**What the task asks:** Type out the whole listing again exactly, pictures omitted.

**Recorded data:**
****************************************

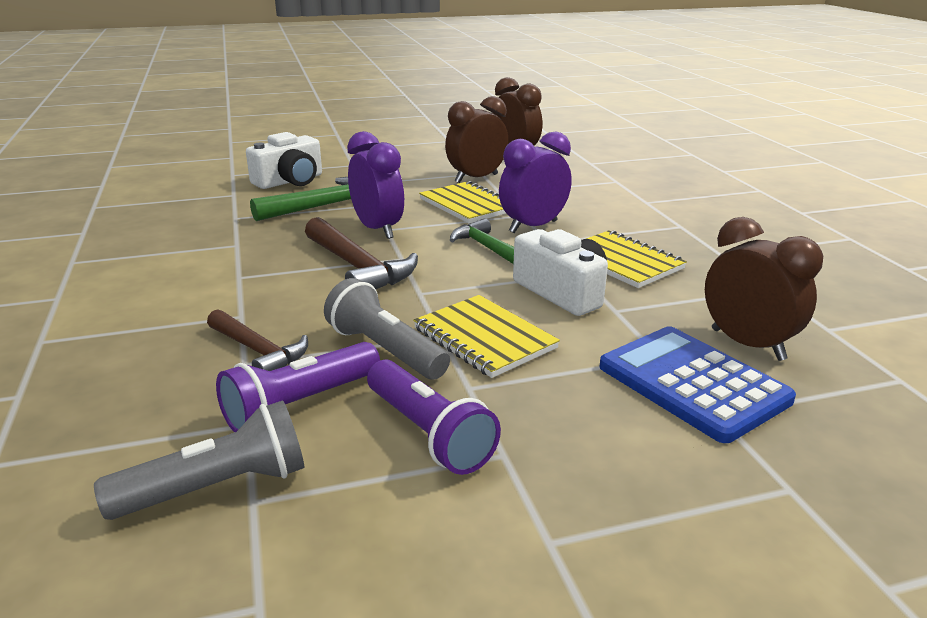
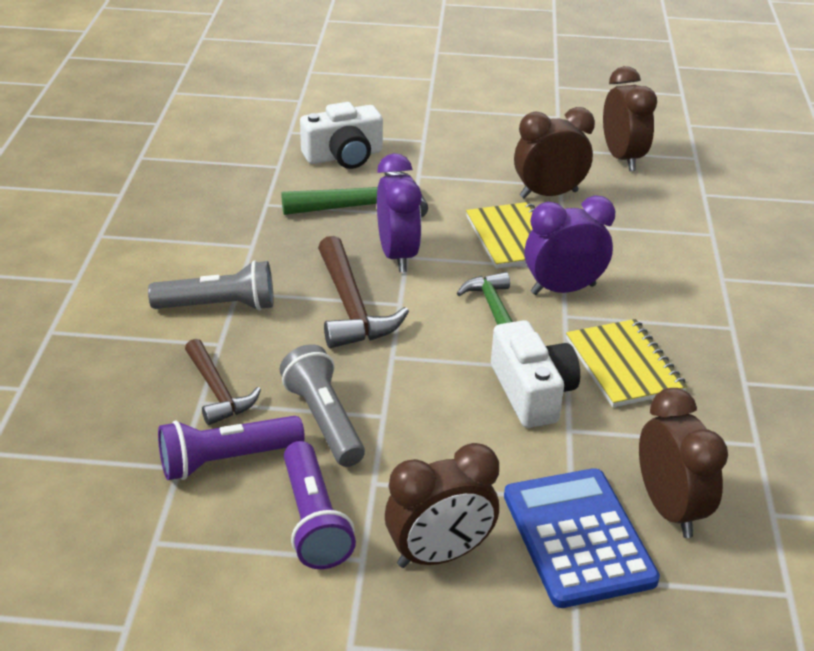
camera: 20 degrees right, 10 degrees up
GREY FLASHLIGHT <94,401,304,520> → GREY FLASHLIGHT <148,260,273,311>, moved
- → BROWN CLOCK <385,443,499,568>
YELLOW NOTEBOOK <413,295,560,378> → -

****************************************

**Task solution:**
camera: 20 degrees right, 10 degrees up
GREY FLASHLIGHT <94,401,304,520> → GREY FLASHLIGHT <148,260,273,311>, moved
- → BROWN CLOCK <385,443,499,568>
YELLOW NOTEBOOK <413,295,560,378> → -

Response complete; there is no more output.